> [Object counting data]
⁂

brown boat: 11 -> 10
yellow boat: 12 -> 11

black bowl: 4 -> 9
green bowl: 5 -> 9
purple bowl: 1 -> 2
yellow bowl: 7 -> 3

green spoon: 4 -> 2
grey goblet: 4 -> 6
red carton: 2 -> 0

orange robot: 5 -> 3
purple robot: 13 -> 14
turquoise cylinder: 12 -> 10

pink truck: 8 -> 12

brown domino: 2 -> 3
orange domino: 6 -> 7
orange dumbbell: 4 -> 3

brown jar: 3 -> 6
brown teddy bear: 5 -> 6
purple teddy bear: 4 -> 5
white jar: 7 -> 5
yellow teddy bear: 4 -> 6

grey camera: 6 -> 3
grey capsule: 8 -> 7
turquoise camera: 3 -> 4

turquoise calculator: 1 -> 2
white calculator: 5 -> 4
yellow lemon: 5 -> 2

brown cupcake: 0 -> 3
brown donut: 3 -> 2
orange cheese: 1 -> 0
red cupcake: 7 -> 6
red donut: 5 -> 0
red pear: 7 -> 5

⁂

> [REQUIRED WORK] The data should be copied out in full, exactly as it reads.

> [SOLUTION FOR THIS EXERCISE]
brown boat: 11 -> 10
yellow boat: 12 -> 11

black bowl: 4 -> 9
green bowl: 5 -> 9
purple bowl: 1 -> 2
yellow bowl: 7 -> 3

green spoon: 4 -> 2
grey goblet: 4 -> 6
red carton: 2 -> 0

orange robot: 5 -> 3
purple robot: 13 -> 14
turquoise cylinder: 12 -> 10

pink truck: 8 -> 12

brown domino: 2 -> 3
orange domino: 6 -> 7
orange dumbbell: 4 -> 3

brown jar: 3 -> 6
brown teddy bear: 5 -> 6
purple teddy bear: 4 -> 5
white jar: 7 -> 5
yellow teddy bear: 4 -> 6

grey camera: 6 -> 3
grey capsule: 8 -> 7
turquoise camera: 3 -> 4

turquoise calculator: 1 -> 2
white calculator: 5 -> 4
yellow lemon: 5 -> 2

brown cupcake: 0 -> 3
brown donut: 3 -> 2
orange cheese: 1 -> 0
red cupcake: 7 -> 6
red donut: 5 -> 0
red pear: 7 -> 5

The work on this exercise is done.